- [Exercise data]
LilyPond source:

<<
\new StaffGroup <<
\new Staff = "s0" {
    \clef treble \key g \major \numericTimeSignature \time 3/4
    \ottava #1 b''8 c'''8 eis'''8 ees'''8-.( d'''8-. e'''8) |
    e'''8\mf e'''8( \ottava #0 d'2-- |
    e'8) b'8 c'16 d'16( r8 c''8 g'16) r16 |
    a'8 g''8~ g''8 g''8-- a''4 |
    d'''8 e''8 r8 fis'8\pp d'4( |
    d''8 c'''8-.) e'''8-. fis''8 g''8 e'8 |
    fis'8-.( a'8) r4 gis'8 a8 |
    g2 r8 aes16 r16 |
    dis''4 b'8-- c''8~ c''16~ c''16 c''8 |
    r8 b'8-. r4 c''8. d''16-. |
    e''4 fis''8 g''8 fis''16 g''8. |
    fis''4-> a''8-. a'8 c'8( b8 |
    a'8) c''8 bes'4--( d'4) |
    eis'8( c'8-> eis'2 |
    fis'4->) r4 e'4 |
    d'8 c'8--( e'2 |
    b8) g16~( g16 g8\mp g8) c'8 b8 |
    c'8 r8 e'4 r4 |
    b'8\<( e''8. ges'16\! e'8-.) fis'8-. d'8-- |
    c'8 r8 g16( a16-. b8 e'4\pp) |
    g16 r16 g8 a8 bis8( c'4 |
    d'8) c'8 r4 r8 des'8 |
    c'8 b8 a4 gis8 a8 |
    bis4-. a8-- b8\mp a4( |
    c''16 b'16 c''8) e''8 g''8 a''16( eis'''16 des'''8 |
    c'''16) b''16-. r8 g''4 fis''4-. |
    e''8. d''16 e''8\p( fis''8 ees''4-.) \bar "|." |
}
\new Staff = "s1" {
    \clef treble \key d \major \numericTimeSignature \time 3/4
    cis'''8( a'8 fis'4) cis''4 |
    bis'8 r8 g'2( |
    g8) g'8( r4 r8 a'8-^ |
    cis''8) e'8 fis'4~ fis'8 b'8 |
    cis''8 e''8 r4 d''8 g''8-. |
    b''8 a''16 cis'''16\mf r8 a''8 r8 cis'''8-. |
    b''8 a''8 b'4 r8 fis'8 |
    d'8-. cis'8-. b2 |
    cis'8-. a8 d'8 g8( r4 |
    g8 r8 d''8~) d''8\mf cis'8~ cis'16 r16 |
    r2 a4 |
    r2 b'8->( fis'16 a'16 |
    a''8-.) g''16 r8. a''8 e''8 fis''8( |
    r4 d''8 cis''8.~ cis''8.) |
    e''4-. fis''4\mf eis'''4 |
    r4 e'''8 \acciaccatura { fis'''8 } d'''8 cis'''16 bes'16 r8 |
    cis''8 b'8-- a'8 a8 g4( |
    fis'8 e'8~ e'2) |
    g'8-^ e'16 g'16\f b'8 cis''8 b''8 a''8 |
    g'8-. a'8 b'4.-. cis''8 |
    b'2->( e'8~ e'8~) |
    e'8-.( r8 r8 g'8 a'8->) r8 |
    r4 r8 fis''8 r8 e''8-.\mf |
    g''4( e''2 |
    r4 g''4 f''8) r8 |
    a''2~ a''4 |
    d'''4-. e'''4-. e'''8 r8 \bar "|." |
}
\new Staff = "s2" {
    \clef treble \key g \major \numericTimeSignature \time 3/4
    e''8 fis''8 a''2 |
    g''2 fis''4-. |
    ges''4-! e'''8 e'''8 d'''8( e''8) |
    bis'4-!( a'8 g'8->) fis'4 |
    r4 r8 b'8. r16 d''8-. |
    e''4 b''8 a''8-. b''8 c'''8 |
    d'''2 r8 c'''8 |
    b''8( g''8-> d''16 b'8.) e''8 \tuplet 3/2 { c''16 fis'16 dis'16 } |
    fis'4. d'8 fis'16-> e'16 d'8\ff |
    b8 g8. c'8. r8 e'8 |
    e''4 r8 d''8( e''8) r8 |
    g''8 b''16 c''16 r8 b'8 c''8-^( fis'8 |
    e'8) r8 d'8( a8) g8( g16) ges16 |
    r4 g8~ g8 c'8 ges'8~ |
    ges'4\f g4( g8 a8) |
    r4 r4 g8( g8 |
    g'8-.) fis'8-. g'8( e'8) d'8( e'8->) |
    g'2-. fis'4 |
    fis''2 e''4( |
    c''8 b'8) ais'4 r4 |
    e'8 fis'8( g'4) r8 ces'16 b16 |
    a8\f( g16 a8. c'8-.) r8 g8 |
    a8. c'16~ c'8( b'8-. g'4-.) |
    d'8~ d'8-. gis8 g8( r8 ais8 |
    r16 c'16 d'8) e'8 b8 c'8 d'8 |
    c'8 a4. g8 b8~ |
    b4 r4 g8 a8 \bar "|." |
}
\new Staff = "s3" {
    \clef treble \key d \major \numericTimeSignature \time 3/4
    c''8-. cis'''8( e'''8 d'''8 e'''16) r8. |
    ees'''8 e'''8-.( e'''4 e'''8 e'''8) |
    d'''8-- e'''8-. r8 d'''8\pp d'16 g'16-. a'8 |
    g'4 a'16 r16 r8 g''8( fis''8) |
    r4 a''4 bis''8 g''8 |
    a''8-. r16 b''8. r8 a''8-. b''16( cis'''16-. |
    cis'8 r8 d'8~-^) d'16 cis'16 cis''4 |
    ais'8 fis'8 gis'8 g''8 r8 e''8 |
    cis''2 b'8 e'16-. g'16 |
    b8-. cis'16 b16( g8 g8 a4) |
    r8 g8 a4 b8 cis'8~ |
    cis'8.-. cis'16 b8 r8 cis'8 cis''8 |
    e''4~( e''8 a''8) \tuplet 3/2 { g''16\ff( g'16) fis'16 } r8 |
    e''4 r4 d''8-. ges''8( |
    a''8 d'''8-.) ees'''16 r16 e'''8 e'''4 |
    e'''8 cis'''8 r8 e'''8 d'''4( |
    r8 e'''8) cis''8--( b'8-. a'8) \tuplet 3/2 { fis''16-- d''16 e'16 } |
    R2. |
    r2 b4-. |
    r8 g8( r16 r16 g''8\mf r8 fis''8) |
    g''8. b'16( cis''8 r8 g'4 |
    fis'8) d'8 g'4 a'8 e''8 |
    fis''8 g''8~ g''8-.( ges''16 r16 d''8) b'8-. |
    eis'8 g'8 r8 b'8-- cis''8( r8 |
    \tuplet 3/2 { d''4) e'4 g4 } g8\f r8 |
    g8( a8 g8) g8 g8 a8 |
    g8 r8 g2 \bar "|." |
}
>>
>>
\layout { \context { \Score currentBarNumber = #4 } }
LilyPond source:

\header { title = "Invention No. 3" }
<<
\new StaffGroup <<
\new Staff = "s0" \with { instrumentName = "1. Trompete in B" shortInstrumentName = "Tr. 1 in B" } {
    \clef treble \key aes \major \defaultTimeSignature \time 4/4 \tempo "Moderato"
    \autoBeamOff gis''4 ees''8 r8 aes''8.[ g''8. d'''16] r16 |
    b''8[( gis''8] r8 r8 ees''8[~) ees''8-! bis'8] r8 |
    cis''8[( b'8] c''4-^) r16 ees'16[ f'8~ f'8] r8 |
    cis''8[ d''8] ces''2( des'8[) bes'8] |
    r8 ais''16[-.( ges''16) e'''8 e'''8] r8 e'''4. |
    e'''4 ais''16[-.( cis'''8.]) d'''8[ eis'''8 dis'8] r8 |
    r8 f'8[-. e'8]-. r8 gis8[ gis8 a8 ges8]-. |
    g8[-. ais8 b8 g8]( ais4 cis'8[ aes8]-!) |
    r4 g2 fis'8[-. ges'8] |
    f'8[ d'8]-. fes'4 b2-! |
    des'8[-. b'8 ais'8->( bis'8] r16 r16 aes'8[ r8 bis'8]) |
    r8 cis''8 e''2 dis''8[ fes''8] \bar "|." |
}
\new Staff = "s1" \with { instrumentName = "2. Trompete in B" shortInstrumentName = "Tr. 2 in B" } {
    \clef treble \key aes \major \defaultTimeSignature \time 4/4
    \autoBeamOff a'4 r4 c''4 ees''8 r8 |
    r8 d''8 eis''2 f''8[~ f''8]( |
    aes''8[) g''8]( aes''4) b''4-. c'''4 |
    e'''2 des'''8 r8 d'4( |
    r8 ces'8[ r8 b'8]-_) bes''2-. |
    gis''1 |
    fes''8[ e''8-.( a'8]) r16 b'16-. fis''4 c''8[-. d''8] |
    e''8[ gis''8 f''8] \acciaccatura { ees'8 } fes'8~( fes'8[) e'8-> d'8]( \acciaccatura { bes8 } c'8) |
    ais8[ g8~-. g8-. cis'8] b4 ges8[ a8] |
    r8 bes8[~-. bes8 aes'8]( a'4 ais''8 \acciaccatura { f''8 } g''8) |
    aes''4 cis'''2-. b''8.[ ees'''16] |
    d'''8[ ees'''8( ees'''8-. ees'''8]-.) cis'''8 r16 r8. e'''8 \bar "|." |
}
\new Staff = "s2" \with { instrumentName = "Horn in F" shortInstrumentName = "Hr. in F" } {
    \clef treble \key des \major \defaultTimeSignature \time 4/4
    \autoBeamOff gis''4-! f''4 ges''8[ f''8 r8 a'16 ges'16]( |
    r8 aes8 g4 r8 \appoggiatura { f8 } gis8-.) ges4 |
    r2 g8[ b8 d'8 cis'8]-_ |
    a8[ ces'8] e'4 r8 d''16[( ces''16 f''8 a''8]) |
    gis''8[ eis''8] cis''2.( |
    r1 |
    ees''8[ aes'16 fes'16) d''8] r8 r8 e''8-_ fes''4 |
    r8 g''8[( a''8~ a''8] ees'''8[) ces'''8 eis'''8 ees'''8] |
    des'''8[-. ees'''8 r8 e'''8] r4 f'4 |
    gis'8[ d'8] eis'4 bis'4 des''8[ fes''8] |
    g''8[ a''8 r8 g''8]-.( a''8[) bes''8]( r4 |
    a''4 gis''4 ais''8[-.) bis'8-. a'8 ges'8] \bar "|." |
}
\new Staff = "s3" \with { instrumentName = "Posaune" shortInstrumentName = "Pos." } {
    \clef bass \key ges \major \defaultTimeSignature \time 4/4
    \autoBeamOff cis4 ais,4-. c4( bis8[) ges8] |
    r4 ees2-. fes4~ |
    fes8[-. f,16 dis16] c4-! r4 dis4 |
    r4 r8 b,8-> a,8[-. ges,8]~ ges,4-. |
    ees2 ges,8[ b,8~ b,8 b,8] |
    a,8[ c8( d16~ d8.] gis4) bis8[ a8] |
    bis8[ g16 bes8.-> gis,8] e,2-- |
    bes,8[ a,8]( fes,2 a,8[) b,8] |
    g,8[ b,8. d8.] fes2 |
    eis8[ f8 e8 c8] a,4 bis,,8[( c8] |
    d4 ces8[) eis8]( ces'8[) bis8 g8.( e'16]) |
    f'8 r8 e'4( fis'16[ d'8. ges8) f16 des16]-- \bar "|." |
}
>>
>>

- [Instruction] Pull out every line in the rows above that contains the string "ottava".

- [Output for this task]
    \ottava #1 b''8 c'''8 eis'''8 ees'''8-.( d'''8-. e'''8) |
    e'''8\mf e'''8( \ottava #0 d'2-- |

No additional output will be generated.